▸ SET EXERCISE: Please turn the lines below into a JSON list of strings, one string per line, with blank lines omitted and the pictures left out.

▸ LISTING:

(begin)

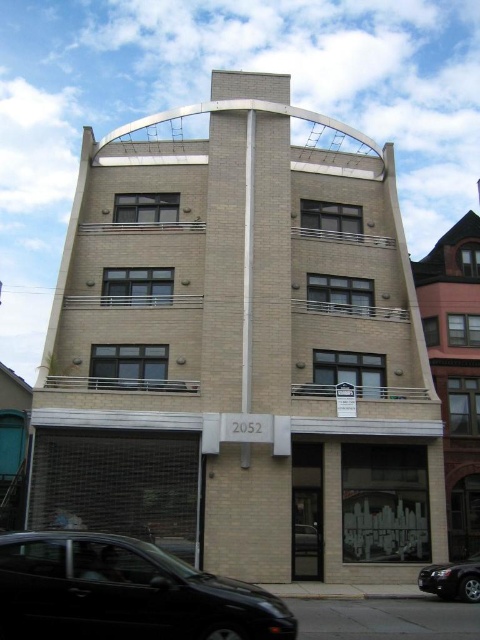
Question: Does shiny black car at lower left appear on the left side of black glossy sedan at lower right?

Choices:
 (A) no
 (B) yes

Answer: (B)

Question: Which point is farther to the camera?

Choices:
 (A) black glossy sedan at lower right
 (B) shiny black car at lower left

Answer: (A)

Question: Which of the following is the closest to the observer?

Choices:
 (A) (157, 586)
 (B) (451, 582)

Answer: (A)

Question: Which of the following is the closest to the observer?

Choices:
 (A) shiny black car at lower left
 (B) black glossy sedan at lower right

Answer: (A)

Question: Is shiny black car at lower left smaller than black glossy sedan at lower right?

Choices:
 (A) no
 (B) yes

Answer: (A)

Question: Observing the image, what is the correct spatial positioning of shiny black car at lower left in reference to black glossy sedan at lower right?

Choices:
 (A) right
 (B) left

Answer: (B)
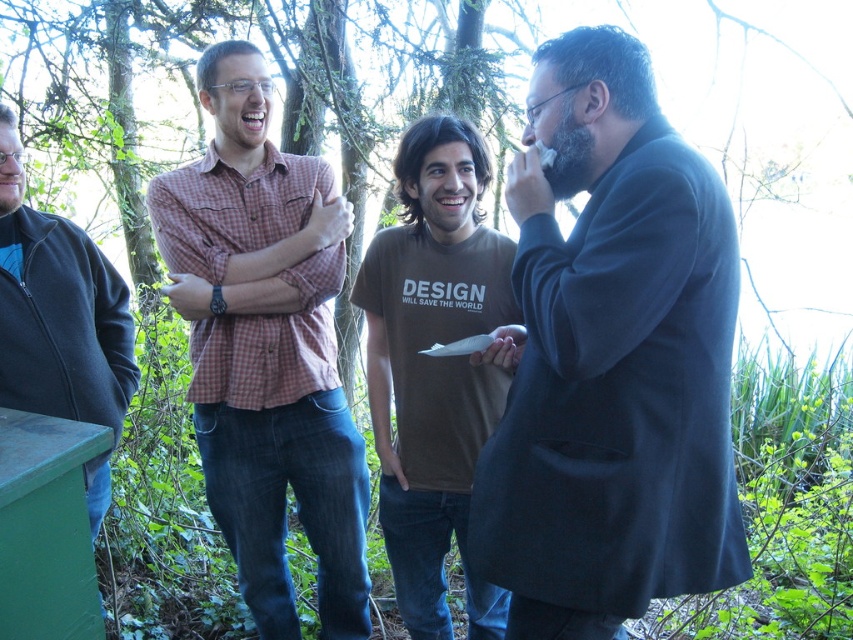
Can you confirm if dark blue suit at right is taller than dark blue fleece jacket at left?

Correct, dark blue suit at right is much taller as dark blue fleece jacket at left.

Is point (590, 499) positioned before point (16, 244)?

Yes, point (590, 499) is closer to viewer.

Locate an element on the screen. Image resolution: width=853 pixels, height=640 pixels. dark blue suit at right is located at coordinates (611, 360).

Between checkered fabric shirt at center and dark blue fleece jacket at left, which one appears on the left side from the viewer's perspective?

dark blue fleece jacket at left is more to the left.

Does checkered fabric shirt at center have a lesser width compared to dark blue fleece jacket at left?

No, checkered fabric shirt at center is not thinner than dark blue fleece jacket at left.

Which is in front, point (341, 566) or point (57, 337)?

Point (57, 337)

This screenshot has height=640, width=853. What are the coordinates of `checkered fabric shirt at center` in the screenshot? It's located at (265, 348).

Is point (738, 268) positioned before point (361, 529)?

Yes, point (738, 268) is closer to viewer.

Does dark blue suit at right have a lesser height compared to checkered fabric shirt at center?

Indeed, dark blue suit at right has a lesser height compared to checkered fabric shirt at center.

Which is behind, point (550, 337) or point (192, 269)?

Point (192, 269)

The width and height of the screenshot is (853, 640). Find the location of `dark blue suit at right`. dark blue suit at right is located at coordinates (611, 360).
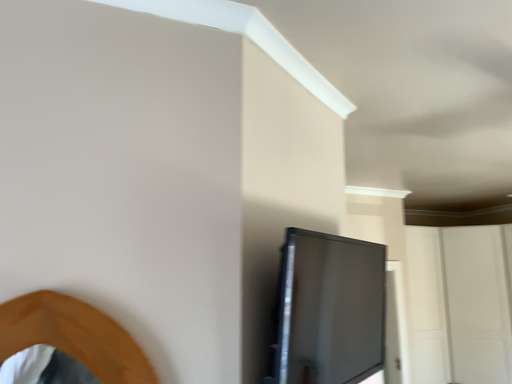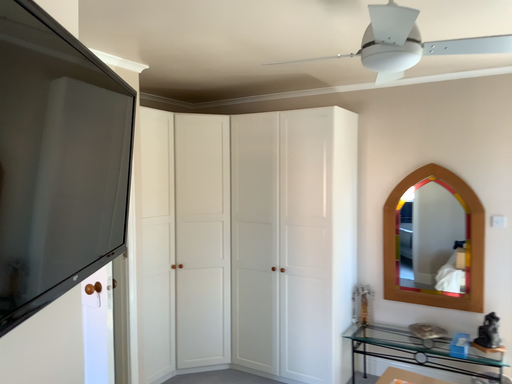
Question: Which way did the camera rotate in the video?

Choices:
 (A) rotated right
 (B) rotated left

Answer: (A)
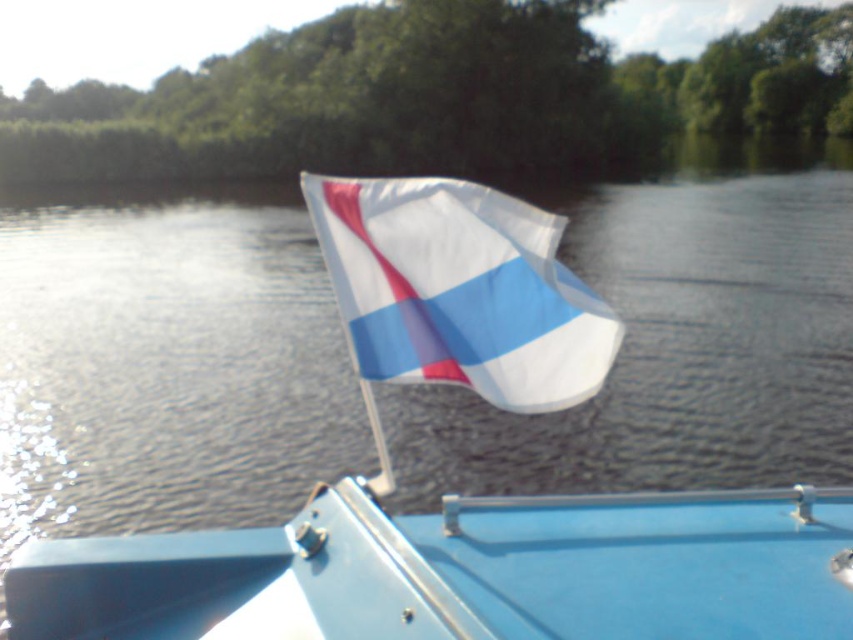
Does blue matte boat at center have a lesser width compared to white fabric flag at center?

Incorrect, blue matte boat at center's width is not less than white fabric flag at center's.

Between point (544, 522) and point (500, 355), which one is positioned behind?

The point (544, 522) is behind.

What are the coordinates of `blue matte boat at center` in the screenshot? It's located at (461, 572).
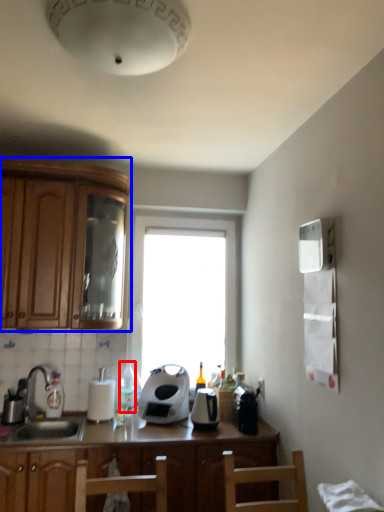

(end)

▸ EXERCISE ANSWER:
[
  "Question: Does shiny black car at lower left appear on the left side of black glossy sedan at lower right?",
  "Choices:",
  " (A) no",
  " (B) yes",
  "Answer: (B)",
  "Question: Which point is farther to the camera?",
  "Choices:",
  " (A) black glossy sedan at lower right",
  " (B) shiny black car at lower left",
  "Answer: (A)",
  "Question: Which of the following is the closest to the observer?",
  "Choices:",
  " (A) (157, 586)",
  " (B) (451, 582)",
  "Answer: (A)",
  "Question: Which of the following is the closest to the observer?",
  "Choices:",
  " (A) shiny black car at lower left",
  " (B) black glossy sedan at lower right",
  "Answer: (A)",
  "Question: Is shiny black car at lower left smaller than black glossy sedan at lower right?",
  "Choices:",
  " (A) no",
  " (B) yes",
  "Answer: (A)",
  "Question: Observing the image, what is the correct spatial positioning of shiny black car at lower left in reference to black glossy sedan at lower right?",
  "Choices:",
  " (A) right",
  " (B) left",
  "Answer: (B)",
  "Can you confirm if dark blue suit at right is taller than dark blue fleece jacket at left?",
  "Correct, dark blue suit at right is much taller as dark blue fleece jacket at left.",
  "Is point (590, 499) positioned before point (16, 244)?",
  "Yes, point (590, 499) is closer to viewer.",
  "Locate an element on the screen. Image resolution: width=853 pixels, height=640 pixels. dark blue suit at right is located at coordinates (611, 360).",
  "Between checkered fabric shirt at center and dark blue fleece jacket at left, which one appears on the left side from the viewer's perspective?",
  "dark blue fleece jacket at left is more to the left.",
  "Does checkered fabric shirt at center have a lesser width compared to dark blue fleece jacket at left?",
  "No, checkered fabric shirt at center is not thinner than dark blue fleece jacket at left.",
  "Which is in front, point (341, 566) or point (57, 337)?",
  "Point (57, 337)",
  "This screenshot has height=640, width=853. What are the coordinates of `checkered fabric shirt at center` in the screenshot? It's located at (265, 348).",
  "Is point (738, 268) positioned before point (361, 529)?",
  "Yes, point (738, 268) is closer to viewer.",
  "Does dark blue suit at right have a lesser height compared to checkered fabric shirt at center?",
  "Indeed, dark blue suit at right has a lesser height compared to checkered fabric shirt at center.",
  "Which is behind, point (550, 337) or point (192, 269)?",
  "Point (192, 269)",
  "The width and height of the screenshot is (853, 640). Find the location of `dark blue suit at right`. dark blue suit at right is located at coordinates (611, 360).",
  "Question: Which way did the camera rotate in the video?",
  "Choices:",
  " (A) rotated right",
  " (B) rotated left",
  "Answer: (A)",
  "Does blue matte boat at center have a lesser width compared to white fabric flag at center?",
  "Incorrect, blue matte boat at center's width is not less than white fabric flag at center's.",
  "Between point (544, 522) and point (500, 355), which one is positioned behind?",
  "The point (544, 522) is behind.",
  "What are the coordinates of `blue matte boat at center` in the screenshot? It's located at (461, 572)."
]